> **Work order**:
Check each line of the material below for "none", then copy the ones that contain it.

> **Records for processing**:

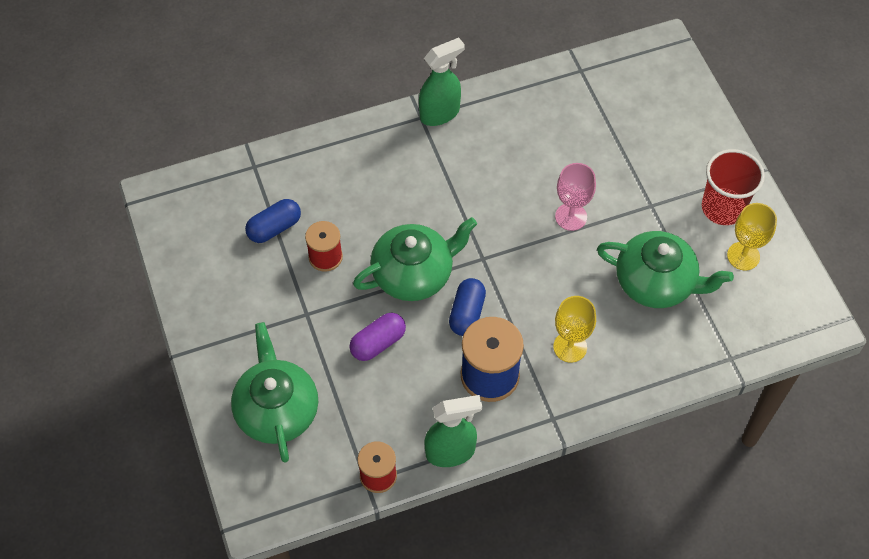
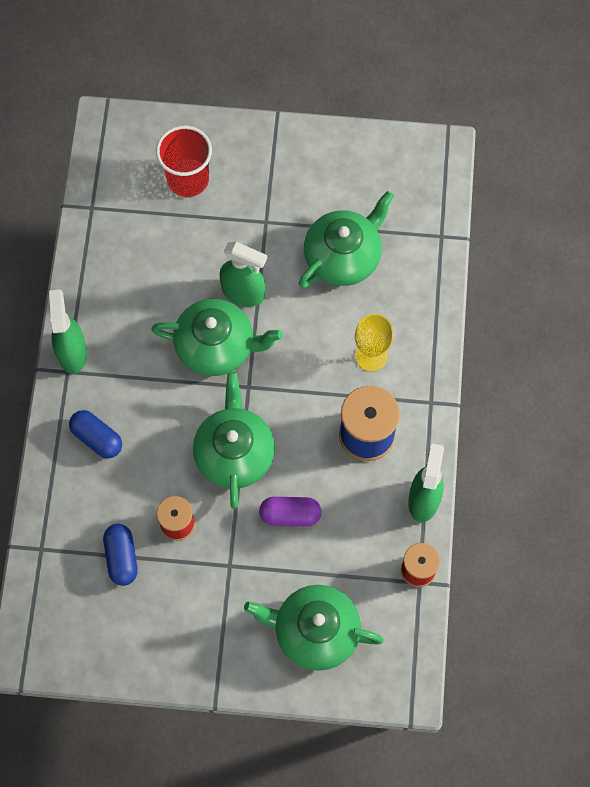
camera: 65 degrees left, 10 degrees up
(378, 343) = (290, 515): purple capsule -> purple capsule turned 75 degrees counterclockwise
(467, 313) = (297, 426): blue capsule -> blue capsule (97, 438)
(507, 217) = (216, 346): none -> green teapot
(571, 217) = (243, 293): pink goblet -> green spray bottle
(723, 208) = (298, 166): red cup -> red cup (188, 179)
(743, 256) = (352, 175): yellow goblet -> none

> **Your solution**:
(507, 217) = (216, 346): none -> green teapot
(743, 256) = (352, 175): yellow goblet -> none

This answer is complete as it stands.